▶ INPUT DATA:
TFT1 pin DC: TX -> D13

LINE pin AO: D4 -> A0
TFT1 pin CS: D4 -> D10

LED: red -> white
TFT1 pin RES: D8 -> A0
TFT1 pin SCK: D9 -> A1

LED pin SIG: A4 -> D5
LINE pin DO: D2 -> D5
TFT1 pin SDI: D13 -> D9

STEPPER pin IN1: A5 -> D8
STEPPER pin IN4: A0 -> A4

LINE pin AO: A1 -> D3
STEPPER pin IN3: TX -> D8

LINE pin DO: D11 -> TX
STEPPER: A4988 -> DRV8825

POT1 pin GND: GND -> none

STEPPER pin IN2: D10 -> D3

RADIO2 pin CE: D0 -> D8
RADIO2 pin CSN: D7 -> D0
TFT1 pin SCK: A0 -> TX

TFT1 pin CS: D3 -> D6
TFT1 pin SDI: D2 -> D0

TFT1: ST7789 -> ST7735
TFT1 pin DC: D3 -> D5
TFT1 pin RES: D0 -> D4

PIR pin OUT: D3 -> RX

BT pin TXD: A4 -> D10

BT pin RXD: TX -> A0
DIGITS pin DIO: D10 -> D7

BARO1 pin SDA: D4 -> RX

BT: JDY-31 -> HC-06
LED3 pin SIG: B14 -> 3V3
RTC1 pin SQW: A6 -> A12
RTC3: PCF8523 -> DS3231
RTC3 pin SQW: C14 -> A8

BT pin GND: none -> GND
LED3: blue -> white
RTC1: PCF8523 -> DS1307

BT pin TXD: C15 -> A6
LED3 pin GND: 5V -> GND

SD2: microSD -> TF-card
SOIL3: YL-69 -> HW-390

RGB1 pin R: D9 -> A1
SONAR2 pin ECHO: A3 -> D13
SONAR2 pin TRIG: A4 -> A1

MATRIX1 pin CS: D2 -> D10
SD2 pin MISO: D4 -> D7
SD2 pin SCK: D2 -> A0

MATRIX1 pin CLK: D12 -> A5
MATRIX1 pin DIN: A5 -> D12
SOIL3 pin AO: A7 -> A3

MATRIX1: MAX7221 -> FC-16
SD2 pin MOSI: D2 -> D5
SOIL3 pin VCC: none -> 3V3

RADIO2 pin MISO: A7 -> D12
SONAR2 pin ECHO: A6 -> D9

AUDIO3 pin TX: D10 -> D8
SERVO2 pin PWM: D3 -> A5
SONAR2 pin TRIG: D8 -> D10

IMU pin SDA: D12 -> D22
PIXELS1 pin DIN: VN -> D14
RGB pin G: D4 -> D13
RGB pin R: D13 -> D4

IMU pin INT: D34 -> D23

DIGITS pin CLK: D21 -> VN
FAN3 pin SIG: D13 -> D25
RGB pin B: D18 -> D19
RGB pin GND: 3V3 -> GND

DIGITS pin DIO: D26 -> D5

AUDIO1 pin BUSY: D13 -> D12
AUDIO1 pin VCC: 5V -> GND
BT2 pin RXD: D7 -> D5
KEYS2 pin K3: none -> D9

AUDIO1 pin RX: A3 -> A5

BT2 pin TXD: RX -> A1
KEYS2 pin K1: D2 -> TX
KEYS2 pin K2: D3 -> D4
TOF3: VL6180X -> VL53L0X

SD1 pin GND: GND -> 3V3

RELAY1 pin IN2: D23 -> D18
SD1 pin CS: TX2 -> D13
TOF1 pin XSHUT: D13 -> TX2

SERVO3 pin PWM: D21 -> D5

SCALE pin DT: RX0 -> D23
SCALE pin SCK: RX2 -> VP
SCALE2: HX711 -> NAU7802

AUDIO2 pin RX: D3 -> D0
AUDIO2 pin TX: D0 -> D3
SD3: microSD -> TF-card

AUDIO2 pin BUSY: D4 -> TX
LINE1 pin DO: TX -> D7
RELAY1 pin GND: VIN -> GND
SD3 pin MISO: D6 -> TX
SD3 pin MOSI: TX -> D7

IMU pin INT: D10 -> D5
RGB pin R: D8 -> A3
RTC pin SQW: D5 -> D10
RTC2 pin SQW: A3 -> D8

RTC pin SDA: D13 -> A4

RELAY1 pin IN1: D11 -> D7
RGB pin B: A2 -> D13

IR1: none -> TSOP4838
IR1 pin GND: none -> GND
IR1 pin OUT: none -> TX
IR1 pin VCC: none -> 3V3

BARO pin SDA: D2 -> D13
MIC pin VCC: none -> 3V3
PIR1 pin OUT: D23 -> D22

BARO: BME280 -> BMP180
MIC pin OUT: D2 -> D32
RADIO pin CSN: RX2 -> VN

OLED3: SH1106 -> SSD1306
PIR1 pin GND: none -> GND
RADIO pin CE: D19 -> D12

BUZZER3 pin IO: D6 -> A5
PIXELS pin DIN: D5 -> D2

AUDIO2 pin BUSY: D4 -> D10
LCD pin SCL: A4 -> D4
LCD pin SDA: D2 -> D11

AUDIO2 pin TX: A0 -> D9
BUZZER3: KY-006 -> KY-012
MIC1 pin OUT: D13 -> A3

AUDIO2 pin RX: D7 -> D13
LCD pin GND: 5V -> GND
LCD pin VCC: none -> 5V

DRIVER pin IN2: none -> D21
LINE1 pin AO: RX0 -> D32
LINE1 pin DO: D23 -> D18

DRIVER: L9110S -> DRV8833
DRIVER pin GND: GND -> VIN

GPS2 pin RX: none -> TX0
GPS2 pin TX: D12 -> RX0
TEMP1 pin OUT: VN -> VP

▶ WHAT TO DO:
Please repeat every entry, exactly as it was written.

▶ TASK ANSWER:
TFT1 pin DC: TX -> D13

LINE pin AO: D4 -> A0
TFT1 pin CS: D4 -> D10

LED: red -> white
TFT1 pin RES: D8 -> A0
TFT1 pin SCK: D9 -> A1

LED pin SIG: A4 -> D5
LINE pin DO: D2 -> D5
TFT1 pin SDI: D13 -> D9

STEPPER pin IN1: A5 -> D8
STEPPER pin IN4: A0 -> A4

LINE pin AO: A1 -> D3
STEPPER pin IN3: TX -> D8

LINE pin DO: D11 -> TX
STEPPER: A4988 -> DRV8825

POT1 pin GND: GND -> none

STEPPER pin IN2: D10 -> D3

RADIO2 pin CE: D0 -> D8
RADIO2 pin CSN: D7 -> D0
TFT1 pin SCK: A0 -> TX

TFT1 pin CS: D3 -> D6
TFT1 pin SDI: D2 -> D0

TFT1: ST7789 -> ST7735
TFT1 pin DC: D3 -> D5
TFT1 pin RES: D0 -> D4

PIR pin OUT: D3 -> RX

BT pin TXD: A4 -> D10

BT pin RXD: TX -> A0
DIGITS pin DIO: D10 -> D7

BARO1 pin SDA: D4 -> RX

BT: JDY-31 -> HC-06
LED3 pin SIG: B14 -> 3V3
RTC1 pin SQW: A6 -> A12
RTC3: PCF8523 -> DS3231
RTC3 pin SQW: C14 -> A8

BT pin GND: none -> GND
LED3: blue -> white
RTC1: PCF8523 -> DS1307

BT pin TXD: C15 -> A6
LED3 pin GND: 5V -> GND

SD2: microSD -> TF-card
SOIL3: YL-69 -> HW-390

RGB1 pin R: D9 -> A1
SONAR2 pin ECHO: A3 -> D13
SONAR2 pin TRIG: A4 -> A1

MATRIX1 pin CS: D2 -> D10
SD2 pin MISO: D4 -> D7
SD2 pin SCK: D2 -> A0

MATRIX1 pin CLK: D12 -> A5
MATRIX1 pin DIN: A5 -> D12
SOIL3 pin AO: A7 -> A3

MATRIX1: MAX7221 -> FC-16
SD2 pin MOSI: D2 -> D5
SOIL3 pin VCC: none -> 3V3

RADIO2 pin MISO: A7 -> D12
SONAR2 pin ECHO: A6 -> D9

AUDIO3 pin TX: D10 -> D8
SERVO2 pin PWM: D3 -> A5
SONAR2 pin TRIG: D8 -> D10

IMU pin SDA: D12 -> D22
PIXELS1 pin DIN: VN -> D14
RGB pin G: D4 -> D13
RGB pin R: D13 -> D4

IMU pin INT: D34 -> D23

DIGITS pin CLK: D21 -> VN
FAN3 pin SIG: D13 -> D25
RGB pin B: D18 -> D19
RGB pin GND: 3V3 -> GND

DIGITS pin DIO: D26 -> D5

AUDIO1 pin BUSY: D13 -> D12
AUDIO1 pin VCC: 5V -> GND
BT2 pin RXD: D7 -> D5
KEYS2 pin K3: none -> D9

AUDIO1 pin RX: A3 -> A5

BT2 pin TXD: RX -> A1
KEYS2 pin K1: D2 -> TX
KEYS2 pin K2: D3 -> D4
TOF3: VL6180X -> VL53L0X

SD1 pin GND: GND -> 3V3

RELAY1 pin IN2: D23 -> D18
SD1 pin CS: TX2 -> D13
TOF1 pin XSHUT: D13 -> TX2

SERVO3 pin PWM: D21 -> D5

SCALE pin DT: RX0 -> D23
SCALE pin SCK: RX2 -> VP
SCALE2: HX711 -> NAU7802

AUDIO2 pin RX: D3 -> D0
AUDIO2 pin TX: D0 -> D3
SD3: microSD -> TF-card

AUDIO2 pin BUSY: D4 -> TX
LINE1 pin DO: TX -> D7
RELAY1 pin GND: VIN -> GND
SD3 pin MISO: D6 -> TX
SD3 pin MOSI: TX -> D7

IMU pin INT: D10 -> D5
RGB pin R: D8 -> A3
RTC pin SQW: D5 -> D10
RTC2 pin SQW: A3 -> D8

RTC pin SDA: D13 -> A4

RELAY1 pin IN1: D11 -> D7
RGB pin B: A2 -> D13

IR1: none -> TSOP4838
IR1 pin GND: none -> GND
IR1 pin OUT: none -> TX
IR1 pin VCC: none -> 3V3

BARO pin SDA: D2 -> D13
MIC pin VCC: none -> 3V3
PIR1 pin OUT: D23 -> D22

BARO: BME280 -> BMP180
MIC pin OUT: D2 -> D32
RADIO pin CSN: RX2 -> VN

OLED3: SH1106 -> SSD1306
PIR1 pin GND: none -> GND
RADIO pin CE: D19 -> D12

BUZZER3 pin IO: D6 -> A5
PIXELS pin DIN: D5 -> D2

AUDIO2 pin BUSY: D4 -> D10
LCD pin SCL: A4 -> D4
LCD pin SDA: D2 -> D11

AUDIO2 pin TX: A0 -> D9
BUZZER3: KY-006 -> KY-012
MIC1 pin OUT: D13 -> A3

AUDIO2 pin RX: D7 -> D13
LCD pin GND: 5V -> GND
LCD pin VCC: none -> 5V

DRIVER pin IN2: none -> D21
LINE1 pin AO: RX0 -> D32
LINE1 pin DO: D23 -> D18

DRIVER: L9110S -> DRV8833
DRIVER pin GND: GND -> VIN

GPS2 pin RX: none -> TX0
GPS2 pin TX: D12 -> RX0
TEMP1 pin OUT: VN -> VP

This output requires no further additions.